◆ THE RECORDS:

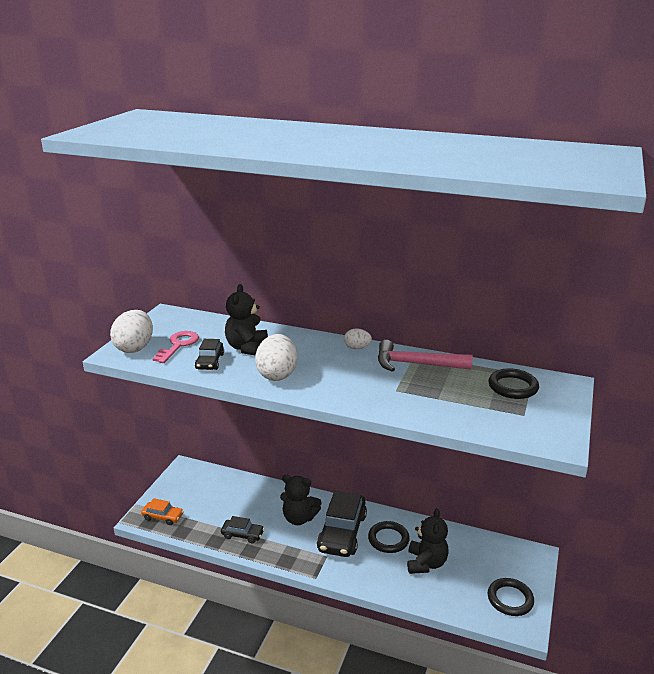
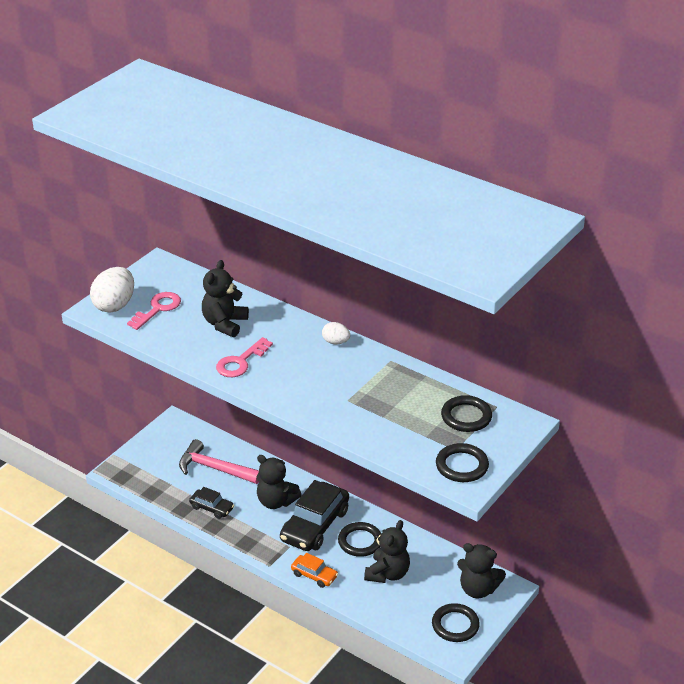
camera: 15 degrees right, 10 degrees up
(163, 517) = (137, 473): orange car -> orange car (314, 575)
(210, 361) = (182, 335): black car -> none
(277, 374) = (241, 362): white egg -> pink key
(416, 364) = (385, 373): pink hammer -> pink hammer (214, 468)
(511, 561) = (478, 589): none -> black teddy bear
(540, 427) = (462, 466): none -> black ring

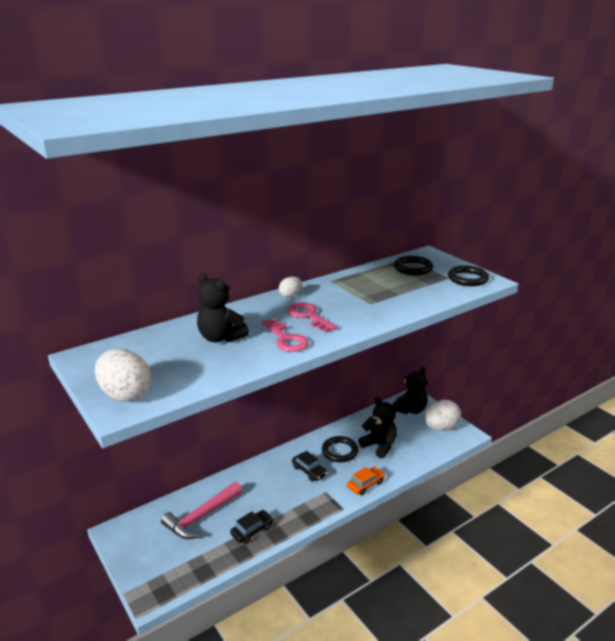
camera: 70 degrees left, 10 degrees down
(158, 309) = (160, 369): pink key -> pink key (308, 316)
(276, 501) = (268, 487): black teddy bear -> none
(314, 525) = (309, 471): black car -> black car, size x0.51
(455, 625) = (441, 428): black ring -> white egg

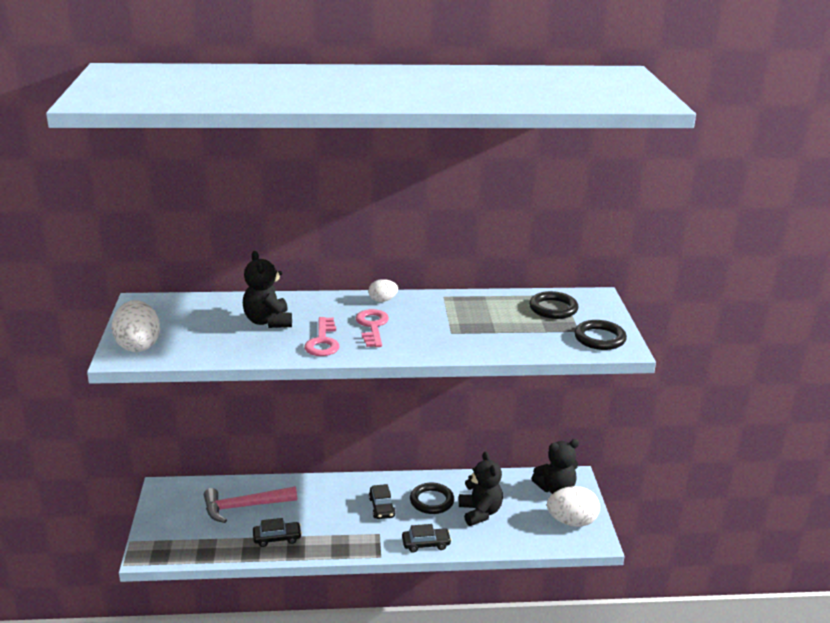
camera: 30 degrees right, 0 degrees up
(365, 484) = (426, 544): orange car -> black car

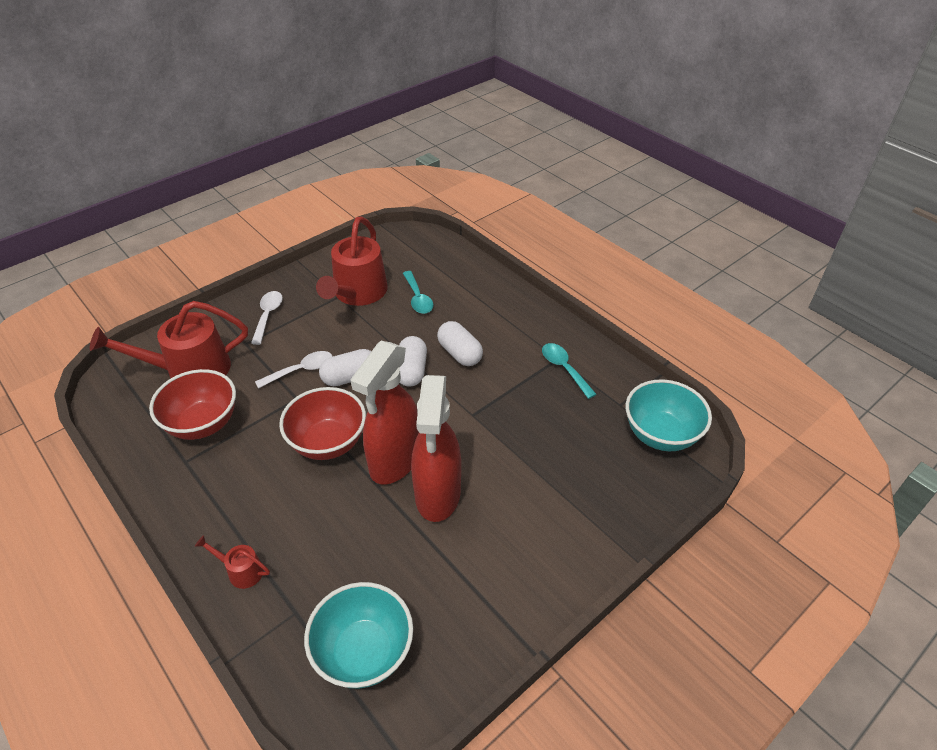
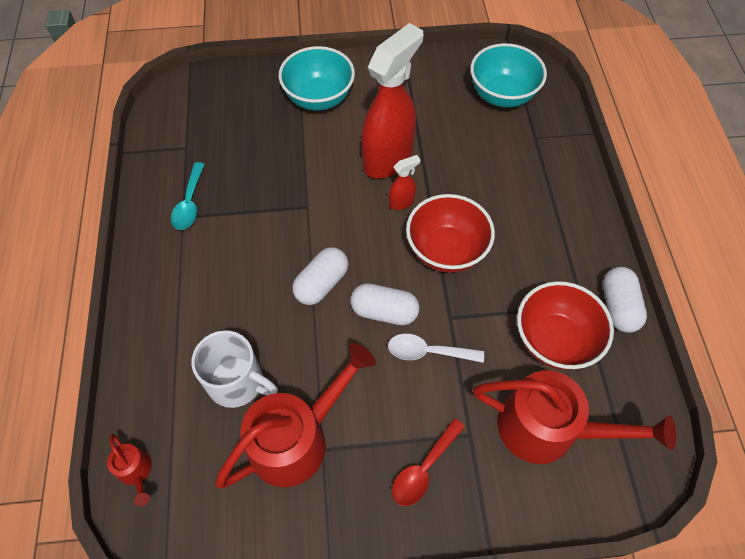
camera: 145 degrees left, 15 degrees up
(241, 571) = (563, 183): red watering can -> red watering can (136, 472)
(268, 316) = (424, 469): white spoon -> red spoon
(394, 461) = (402, 202): red spray bottle -> red spray bottle, size x0.43
(418, 298) = (237, 382): turquoise spoon -> white mug
(459, 353) = (261, 276): white capsule -> white capsule (618, 306)
(661, 434) = (187, 110): turquoise bowl -> turquoise bowl (319, 98)

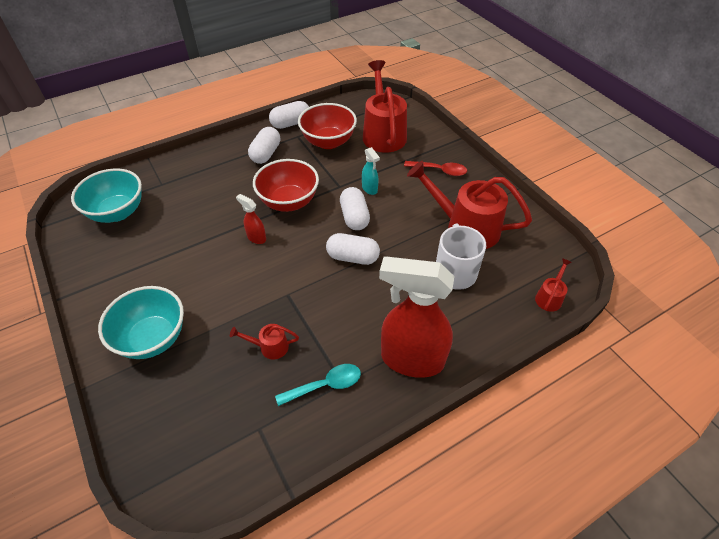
camera: 115 degrees left, 10 degrees down
(256, 175) = (269, 347): none -> red watering can
(388, 158) = (214, 260): red spray bottle -> red spray bottle (411, 359)
(428, 352) = (369, 189): white spoon -> turquoise spray bottle
(554, 254) = (266, 154): none -> white capsule

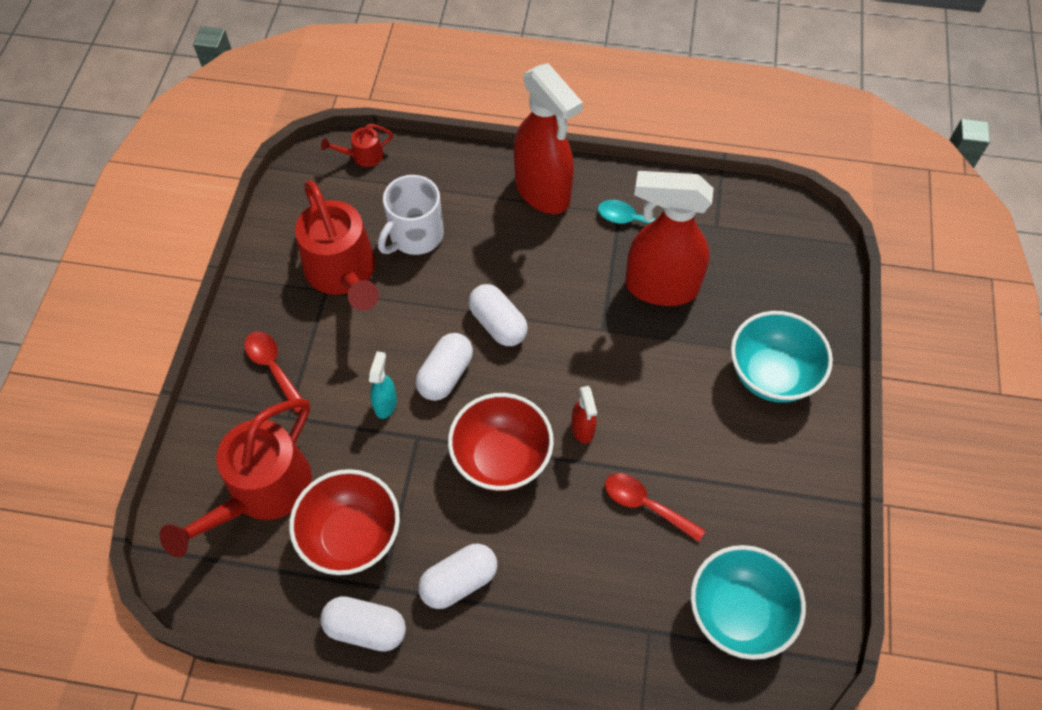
camera: 140 degrees left, 10 degrees up
(195, 226) = (645, 505): none -> red spoon
(269, 347) = (660, 287): red watering can -> red spray bottle

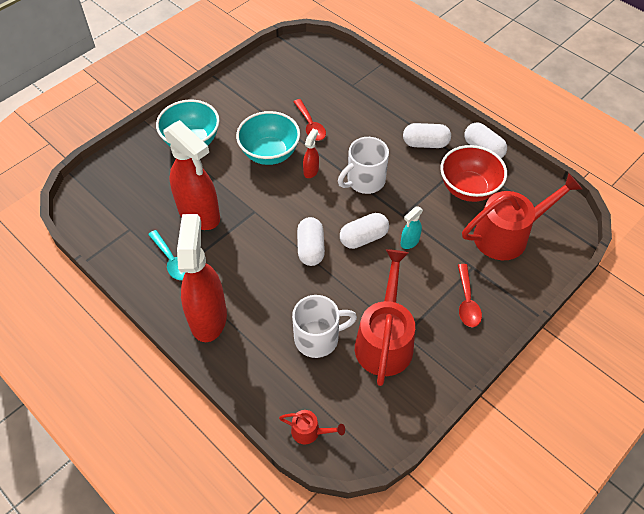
camera: 145 degrees left, 5 degrees down
(501, 458) = (364, 181): red bowl -> white mug
(738, 613) = (308, 71): turquoise bowl -> turquoise bowl (270, 153)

◆ WHAT THE EXERCISE ASKS: Please transcribe exactly the lines from the one that contains "camera: 140 degrees left, 10 degrees up" through the closing line of the entries, with no pictures.

◆ ANSWER FOR THE TASK:
camera: 140 degrees left, 10 degrees up
(195, 226) = (645, 505): none -> red spoon
(269, 347) = (660, 287): red watering can -> red spray bottle

camera: 145 degrees left, 5 degrees down
(501, 458) = (364, 181): red bowl -> white mug
(738, 613) = (308, 71): turquoise bowl -> turquoise bowl (270, 153)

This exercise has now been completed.